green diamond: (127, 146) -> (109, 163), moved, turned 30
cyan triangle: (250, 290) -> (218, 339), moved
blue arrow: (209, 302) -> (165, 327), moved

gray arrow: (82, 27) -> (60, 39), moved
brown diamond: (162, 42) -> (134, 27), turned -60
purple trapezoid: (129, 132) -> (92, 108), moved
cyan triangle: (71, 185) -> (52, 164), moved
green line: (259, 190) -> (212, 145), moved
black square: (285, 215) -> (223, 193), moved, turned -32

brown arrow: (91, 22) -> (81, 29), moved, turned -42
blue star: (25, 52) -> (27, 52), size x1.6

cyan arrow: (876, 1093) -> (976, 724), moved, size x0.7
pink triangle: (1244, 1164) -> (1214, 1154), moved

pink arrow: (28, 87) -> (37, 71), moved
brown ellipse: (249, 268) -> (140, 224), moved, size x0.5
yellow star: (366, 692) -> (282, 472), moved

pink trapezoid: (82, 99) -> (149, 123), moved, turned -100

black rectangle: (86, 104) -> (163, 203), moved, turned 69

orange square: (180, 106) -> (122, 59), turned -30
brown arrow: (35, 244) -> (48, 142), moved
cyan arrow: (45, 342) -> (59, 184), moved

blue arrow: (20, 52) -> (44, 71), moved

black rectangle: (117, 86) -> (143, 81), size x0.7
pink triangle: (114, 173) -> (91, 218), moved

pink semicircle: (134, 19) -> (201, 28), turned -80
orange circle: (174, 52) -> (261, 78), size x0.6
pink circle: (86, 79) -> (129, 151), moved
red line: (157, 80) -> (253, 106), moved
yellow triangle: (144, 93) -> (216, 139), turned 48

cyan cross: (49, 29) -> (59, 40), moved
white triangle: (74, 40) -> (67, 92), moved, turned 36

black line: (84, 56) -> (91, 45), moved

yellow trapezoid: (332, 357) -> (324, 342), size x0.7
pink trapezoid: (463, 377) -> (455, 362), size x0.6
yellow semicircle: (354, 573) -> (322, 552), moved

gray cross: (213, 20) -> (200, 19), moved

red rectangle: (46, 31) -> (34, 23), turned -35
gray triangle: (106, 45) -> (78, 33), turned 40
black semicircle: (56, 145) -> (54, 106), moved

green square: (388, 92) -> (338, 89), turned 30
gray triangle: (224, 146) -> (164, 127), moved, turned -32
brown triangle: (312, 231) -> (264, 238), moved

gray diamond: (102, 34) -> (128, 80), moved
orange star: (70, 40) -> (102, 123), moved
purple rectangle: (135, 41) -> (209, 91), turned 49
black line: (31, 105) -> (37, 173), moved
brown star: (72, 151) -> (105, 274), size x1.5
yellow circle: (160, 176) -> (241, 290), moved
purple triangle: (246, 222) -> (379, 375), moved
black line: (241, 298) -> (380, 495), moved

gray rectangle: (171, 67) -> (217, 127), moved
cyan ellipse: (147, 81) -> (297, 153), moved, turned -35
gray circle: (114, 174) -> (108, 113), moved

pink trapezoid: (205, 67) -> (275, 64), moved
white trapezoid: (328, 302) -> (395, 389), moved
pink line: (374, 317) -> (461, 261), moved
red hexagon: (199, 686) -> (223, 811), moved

PROBLEM DETAILS>
In the entries above, restate word for word the lines between the one holding "green line: (259, 190) -> (212, 145), moved" and the one holding "yellow star: (366, 692) -> (282, 472), moved", inclusive, and nothing besides.

SOLUTION FOR THIS PROBLEM>
green line: (259, 190) -> (212, 145), moved
black square: (285, 215) -> (223, 193), moved, turned -32

brown arrow: (91, 22) -> (81, 29), moved, turned -42
blue star: (25, 52) -> (27, 52), size x1.6

cyan arrow: (876, 1093) -> (976, 724), moved, size x0.7
pink triangle: (1244, 1164) -> (1214, 1154), moved

pink arrow: (28, 87) -> (37, 71), moved
brown ellipse: (249, 268) -> (140, 224), moved, size x0.5
yellow star: (366, 692) -> (282, 472), moved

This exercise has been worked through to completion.